__TASK INSTRUCTIONS__: The copy you return should hold only the lines from the top of the data below through the line with "C5: 1uF (GND, VCC)", each duplicated exactly and with no pictures.

------ PROVIDED ENTRIES ------

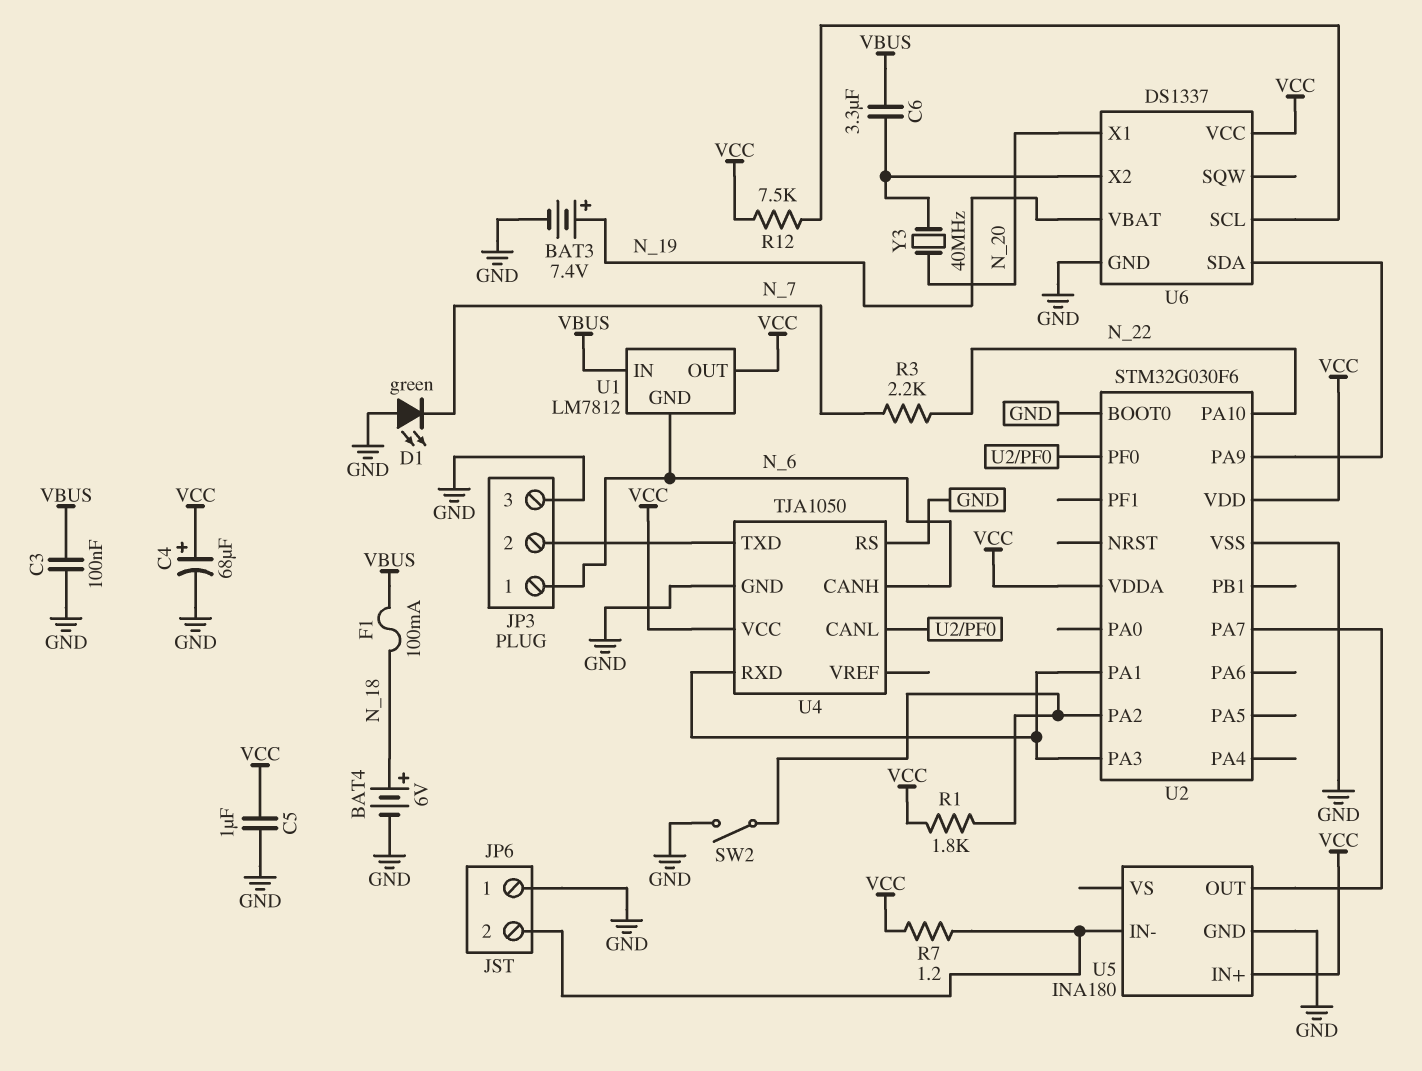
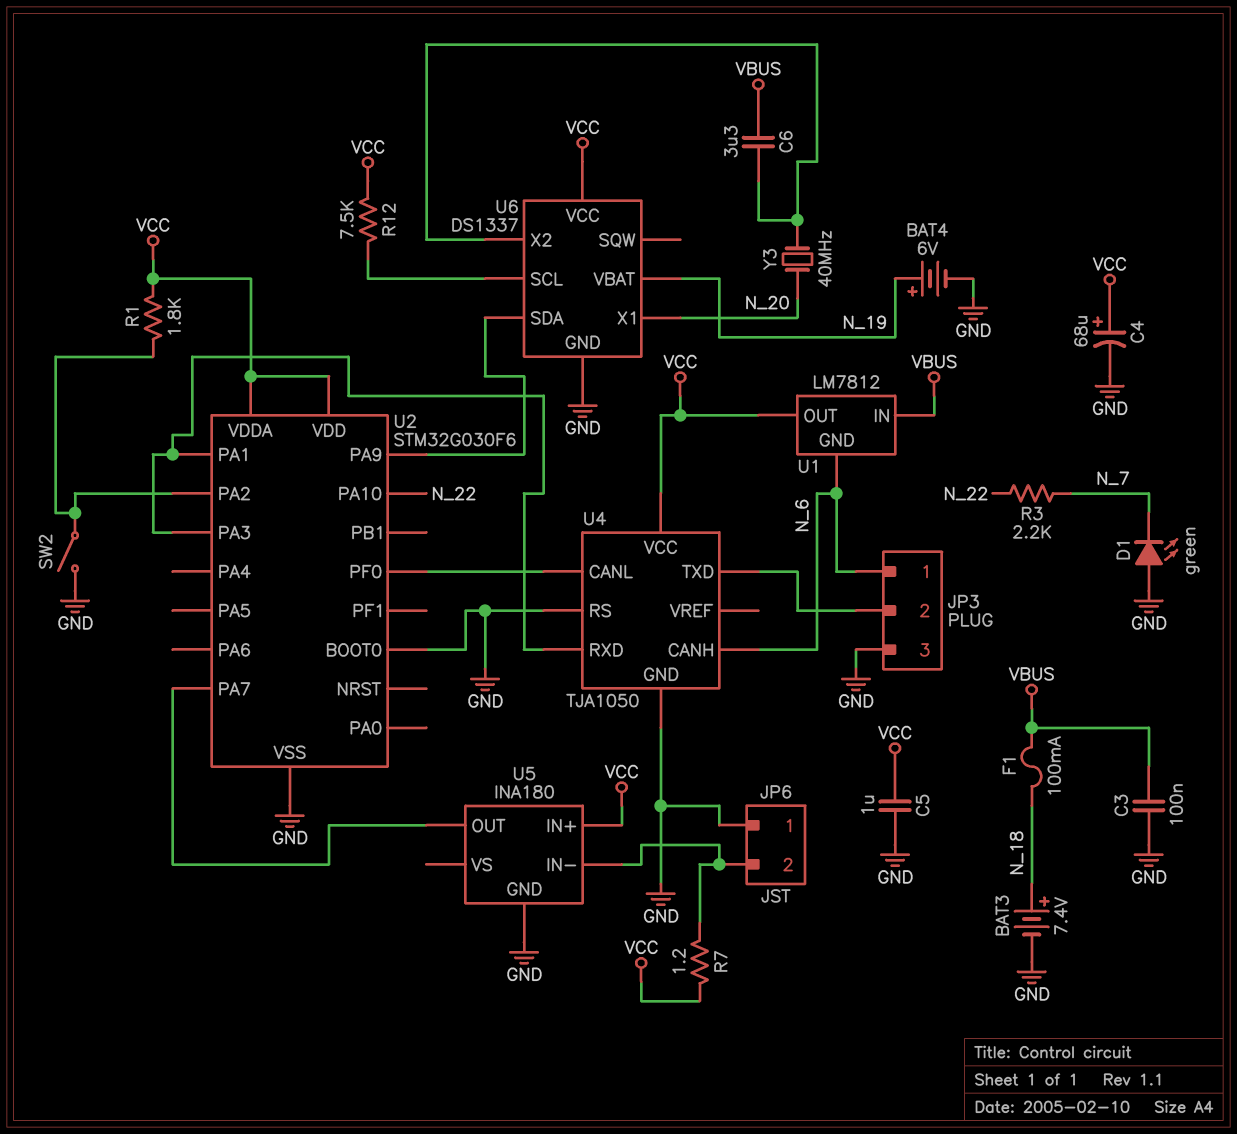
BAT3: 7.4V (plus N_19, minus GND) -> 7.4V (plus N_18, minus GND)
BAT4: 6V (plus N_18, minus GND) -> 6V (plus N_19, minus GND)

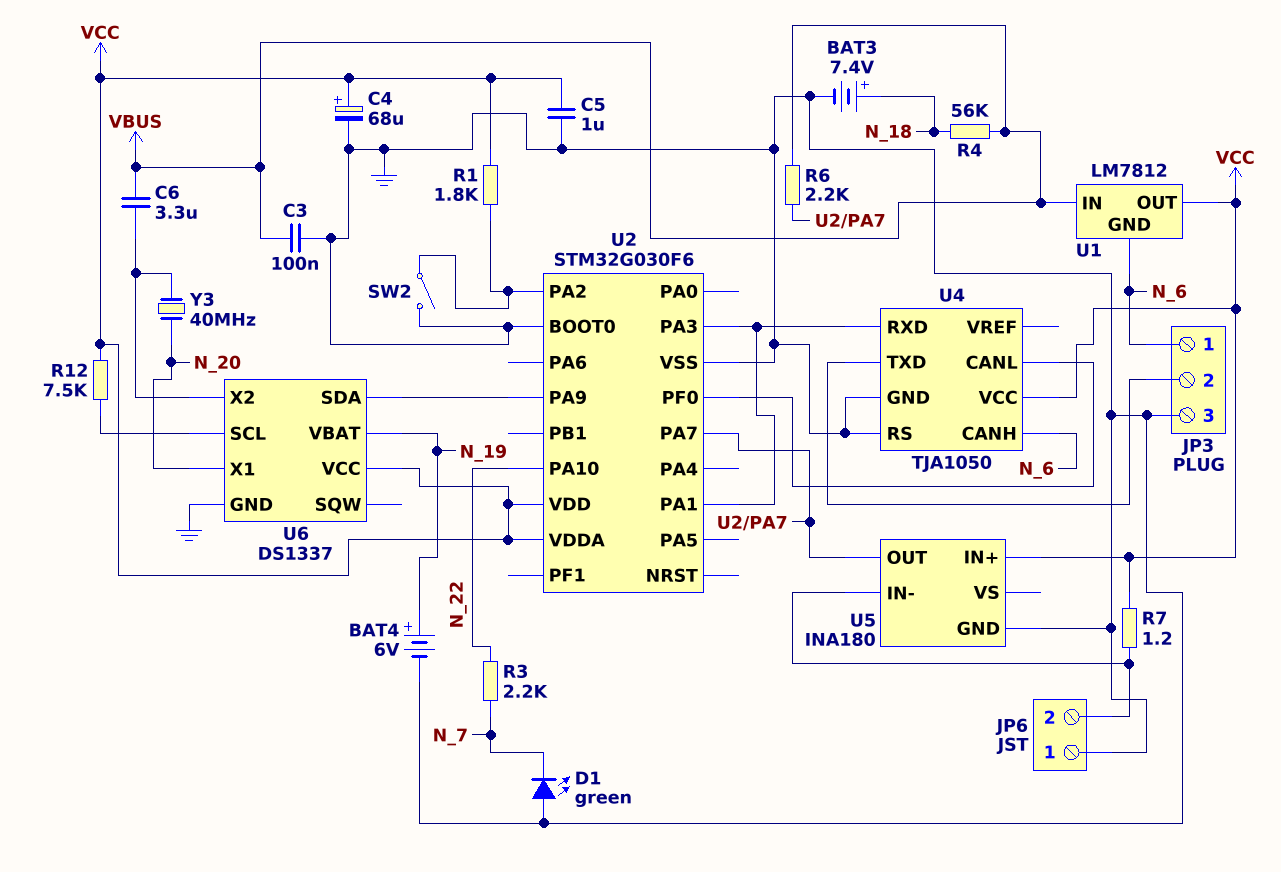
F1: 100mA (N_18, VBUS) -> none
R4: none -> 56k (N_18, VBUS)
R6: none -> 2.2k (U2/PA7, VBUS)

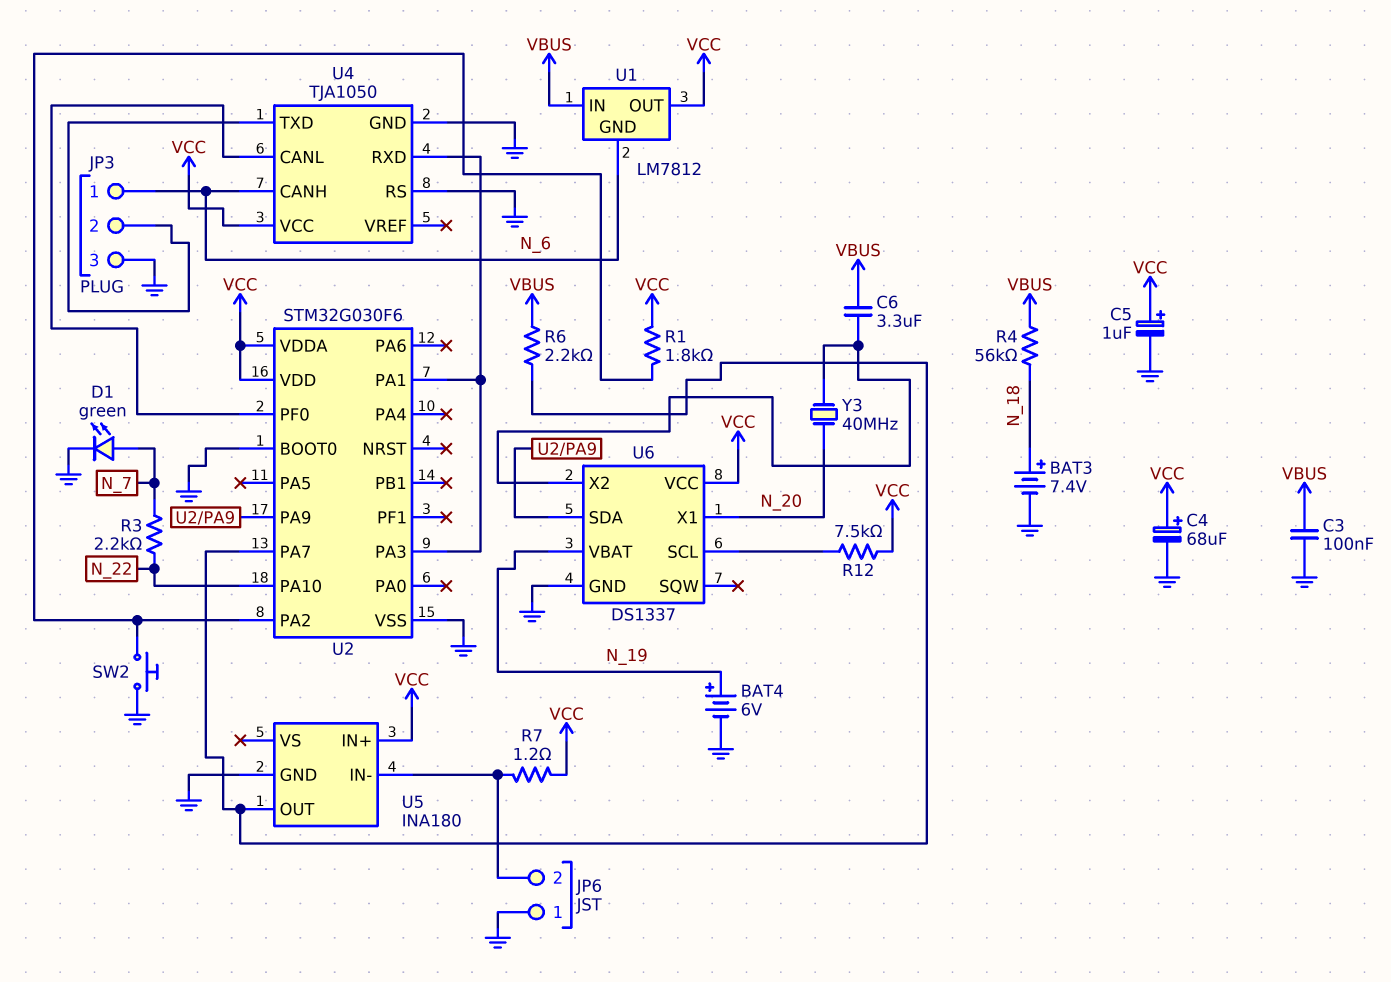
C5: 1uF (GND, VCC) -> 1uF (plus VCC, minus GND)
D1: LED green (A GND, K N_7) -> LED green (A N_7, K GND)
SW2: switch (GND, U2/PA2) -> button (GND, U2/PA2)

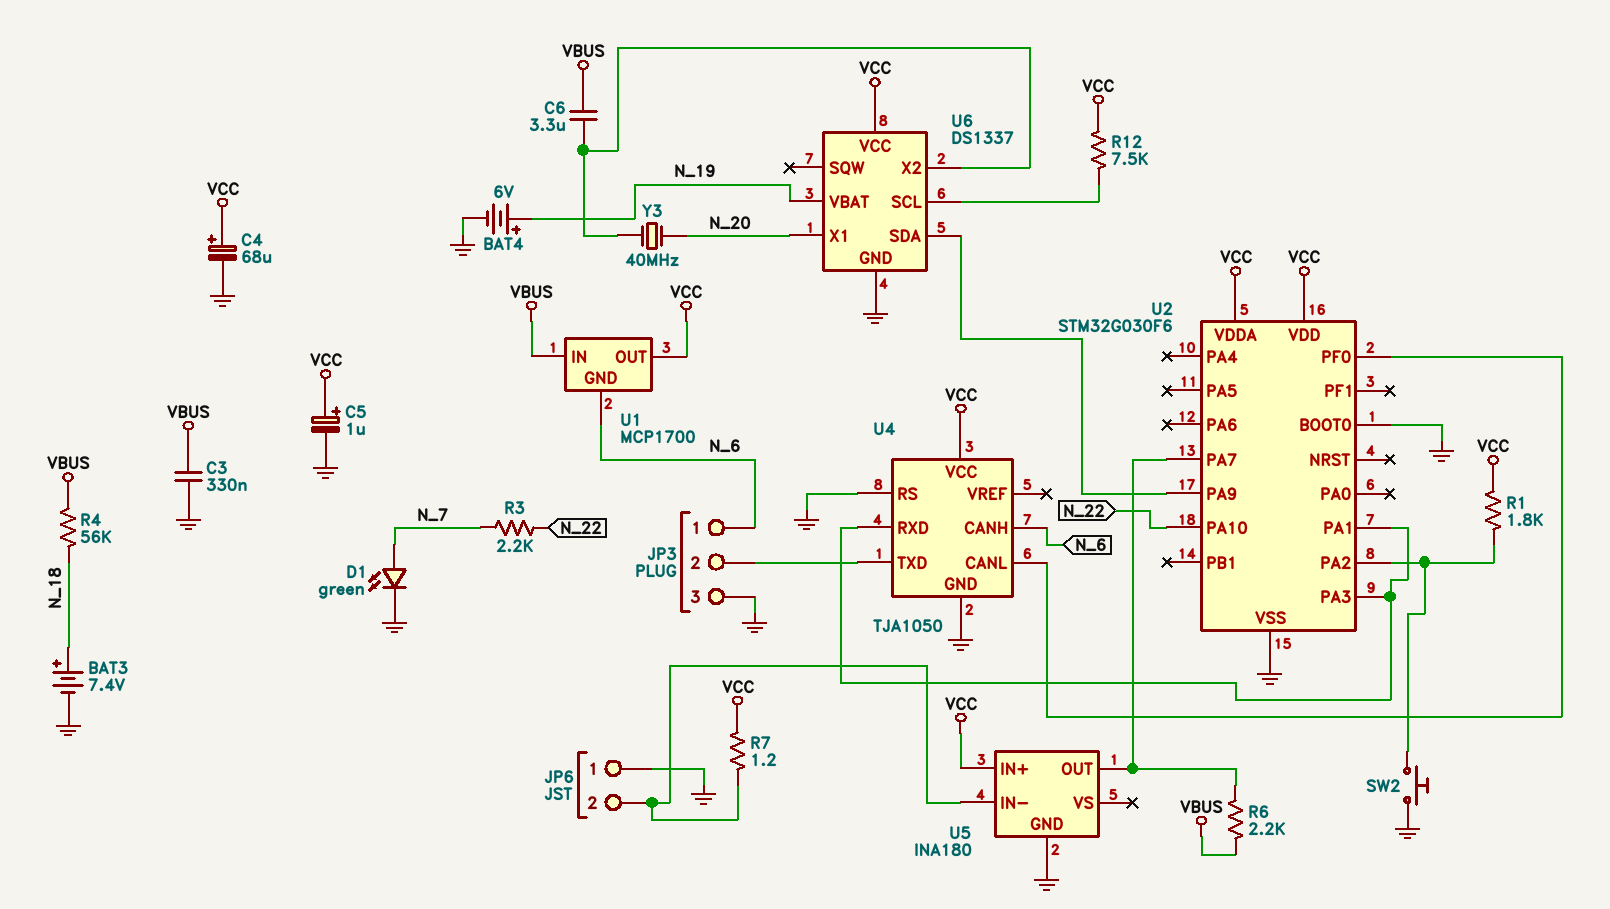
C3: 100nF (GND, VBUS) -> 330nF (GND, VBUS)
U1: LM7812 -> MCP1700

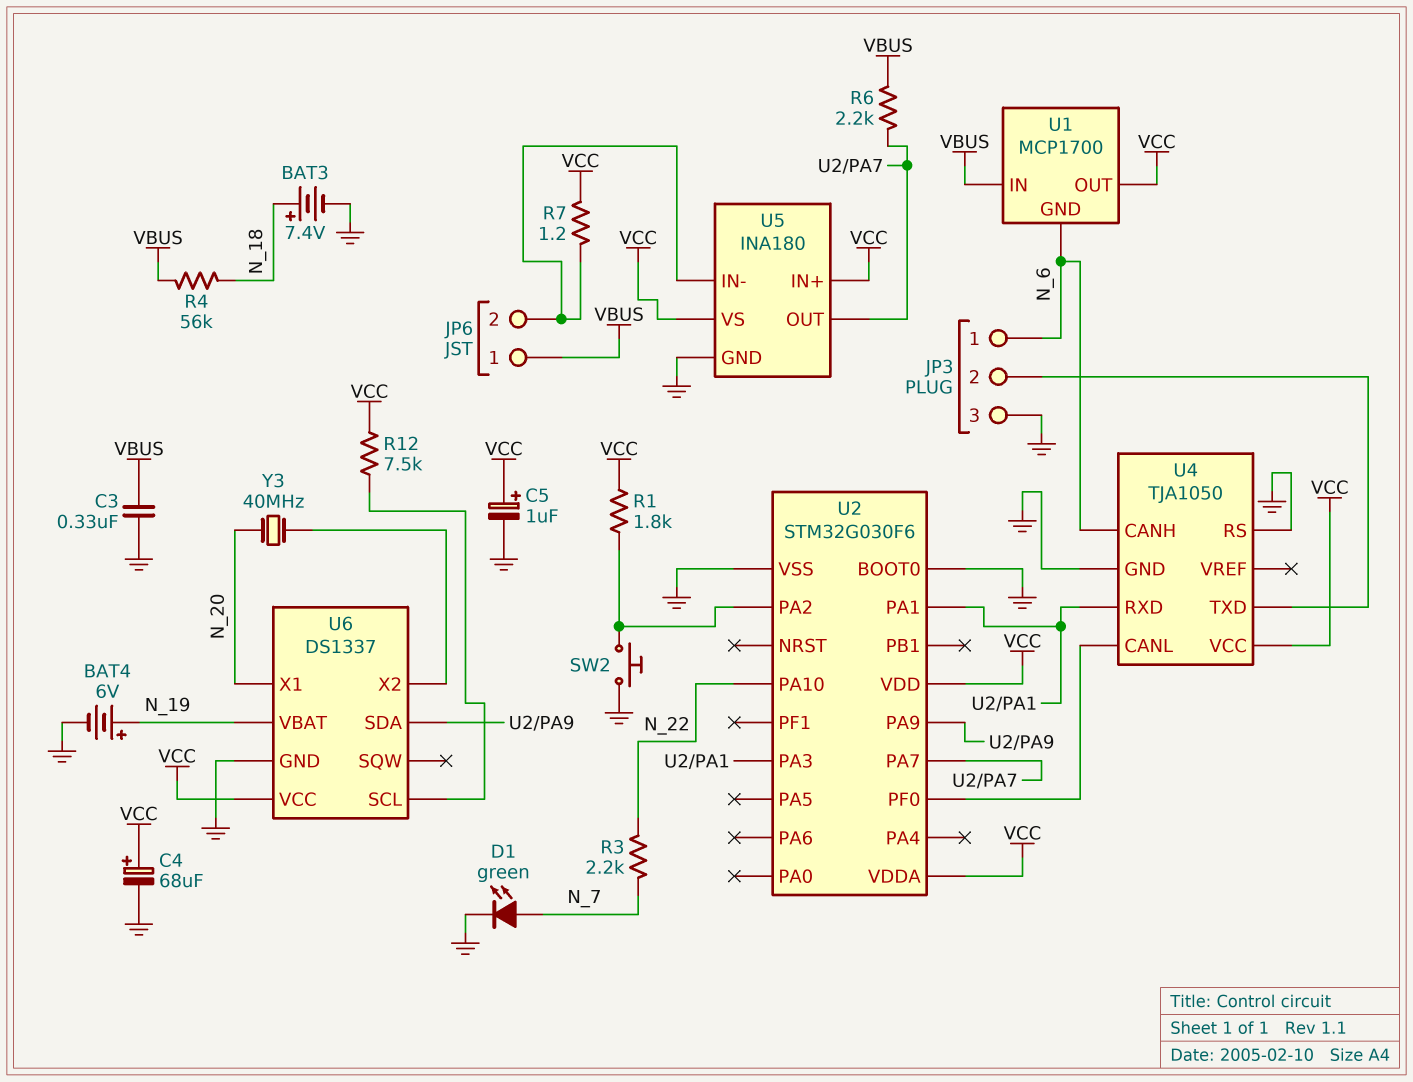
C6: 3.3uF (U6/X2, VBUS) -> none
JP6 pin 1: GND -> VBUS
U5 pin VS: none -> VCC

------

__RESPONSE TO THE EXERCISE__:
BAT3: 7.4V (plus N_19, minus GND) -> 7.4V (plus N_18, minus GND)
BAT4: 6V (plus N_18, minus GND) -> 6V (plus N_19, minus GND)

F1: 100mA (N_18, VBUS) -> none
R4: none -> 56k (N_18, VBUS)
R6: none -> 2.2k (U2/PA7, VBUS)

C5: 1uF (GND, VCC) -> 1uF (plus VCC, minus GND)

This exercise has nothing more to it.